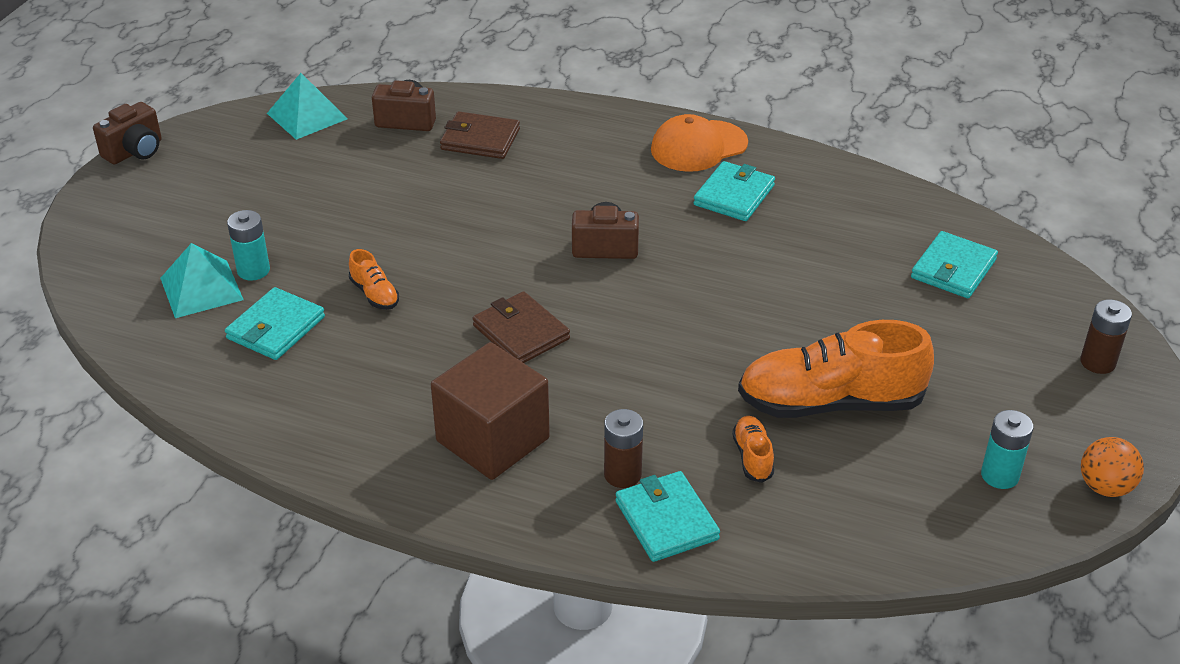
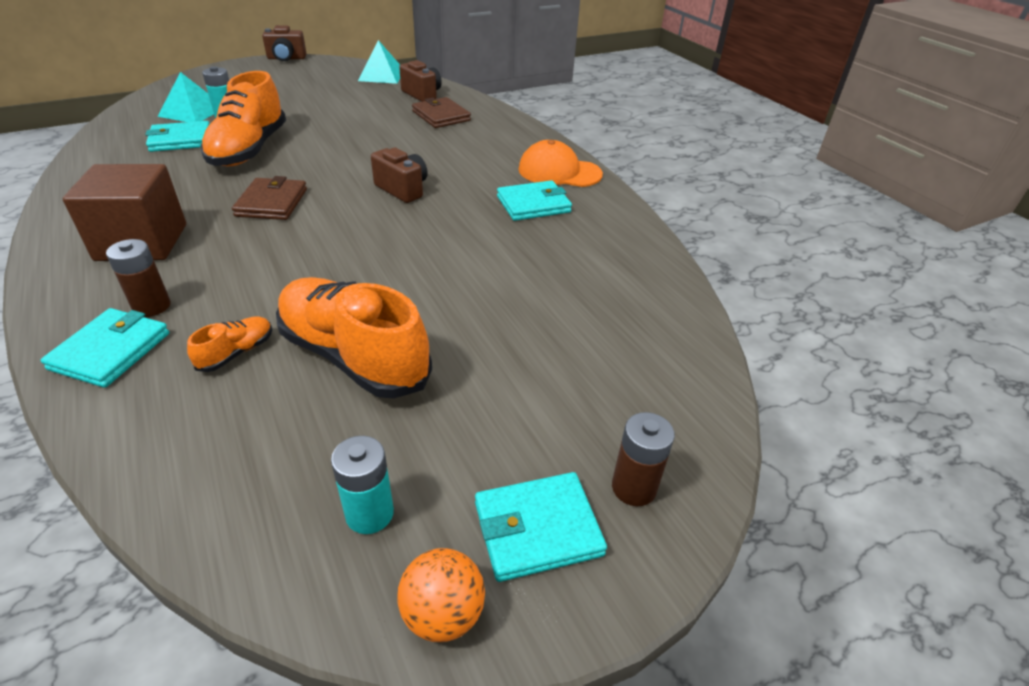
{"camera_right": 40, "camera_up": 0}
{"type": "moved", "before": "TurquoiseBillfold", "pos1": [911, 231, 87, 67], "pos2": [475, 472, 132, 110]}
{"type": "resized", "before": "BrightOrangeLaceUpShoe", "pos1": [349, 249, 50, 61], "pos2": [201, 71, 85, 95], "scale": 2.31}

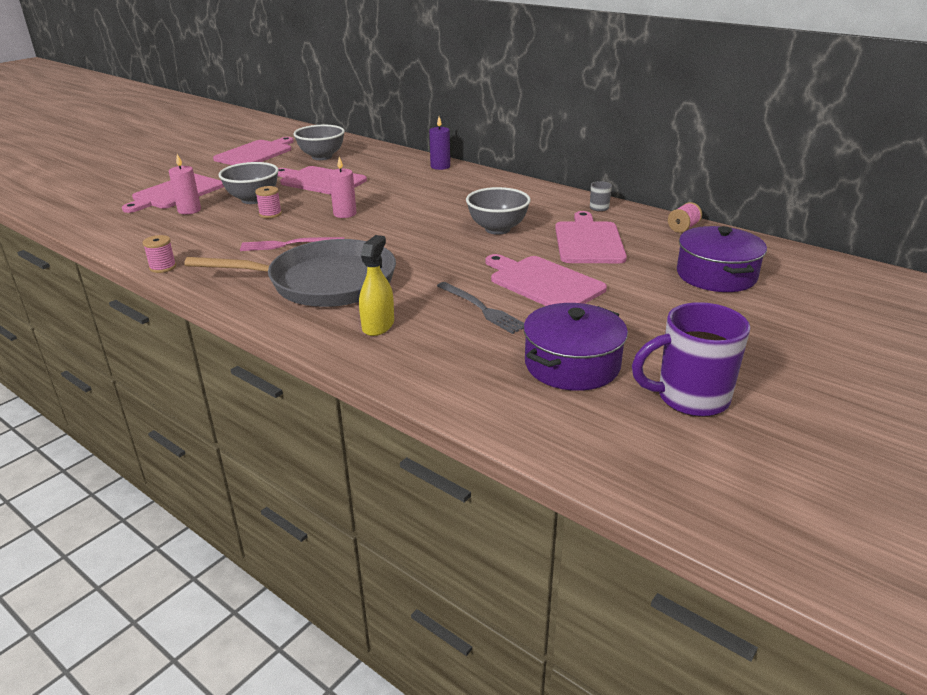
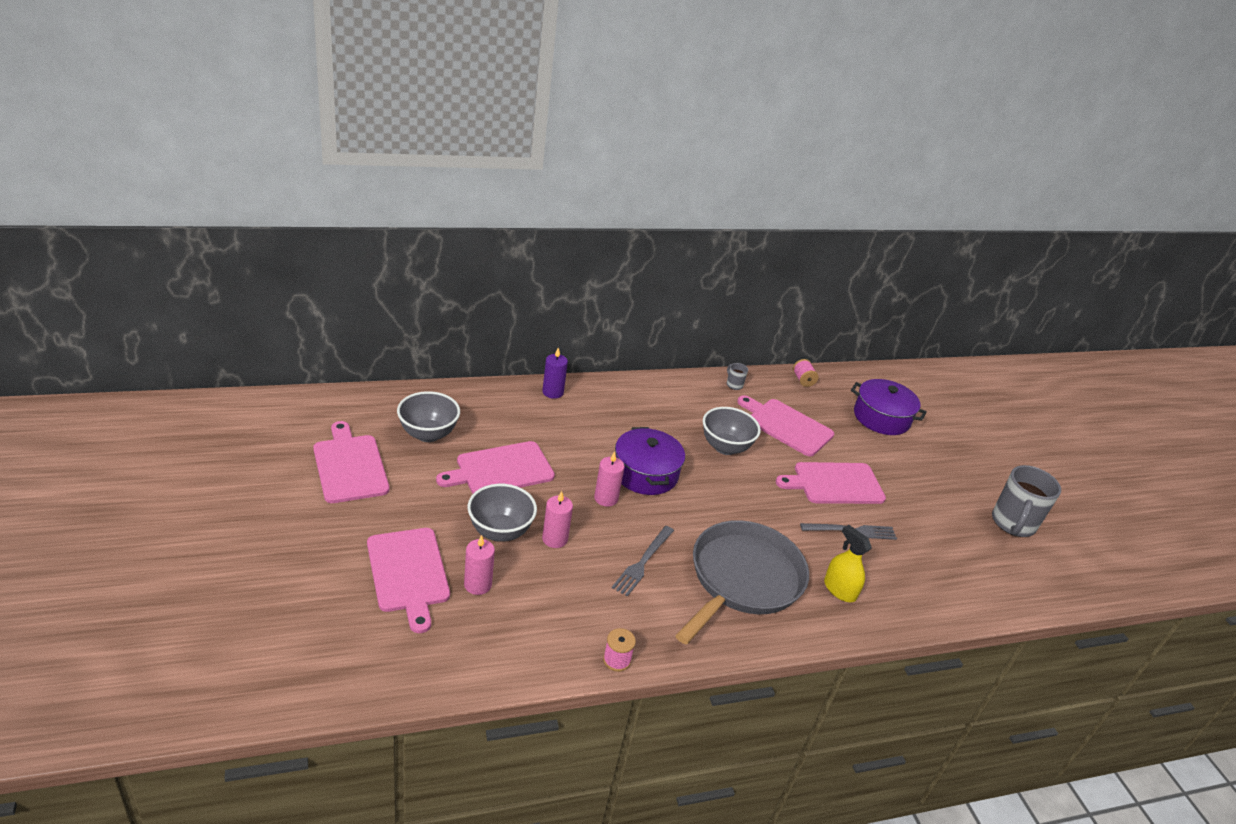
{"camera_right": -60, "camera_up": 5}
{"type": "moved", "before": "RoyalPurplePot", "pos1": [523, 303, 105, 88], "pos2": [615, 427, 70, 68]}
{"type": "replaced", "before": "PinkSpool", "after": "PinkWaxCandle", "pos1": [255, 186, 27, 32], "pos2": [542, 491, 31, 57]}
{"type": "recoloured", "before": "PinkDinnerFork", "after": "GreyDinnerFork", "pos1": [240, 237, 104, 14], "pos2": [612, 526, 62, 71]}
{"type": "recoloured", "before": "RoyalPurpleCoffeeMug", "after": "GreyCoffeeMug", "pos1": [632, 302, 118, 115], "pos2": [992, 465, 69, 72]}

## ACTIVITY
Restate the records word for word and drop the images.

## WRITTEN ANSWER
{"camera_right": 40, "camera_up": 0}
{"type": "moved", "before": "TurquoiseBillfold", "pos1": [911, 231, 87, 67], "pos2": [475, 472, 132, 110]}
{"type": "resized", "before": "BrightOrangeLaceUpShoe", "pos1": [349, 249, 50, 61], "pos2": [201, 71, 85, 95], "scale": 2.31}

{"camera_right": -60, "camera_up": 5}
{"type": "moved", "before": "RoyalPurplePot", "pos1": [523, 303, 105, 88], "pos2": [615, 427, 70, 68]}
{"type": "replaced", "before": "PinkSpool", "after": "PinkWaxCandle", "pos1": [255, 186, 27, 32], "pos2": [542, 491, 31, 57]}
{"type": "recoloured", "before": "PinkDinnerFork", "after": "GreyDinnerFork", "pos1": [240, 237, 104, 14], "pos2": [612, 526, 62, 71]}
{"type": "recoloured", "before": "RoyalPurpleCoffeeMug", "after": "GreyCoffeeMug", "pos1": [632, 302, 118, 115], "pos2": [992, 465, 69, 72]}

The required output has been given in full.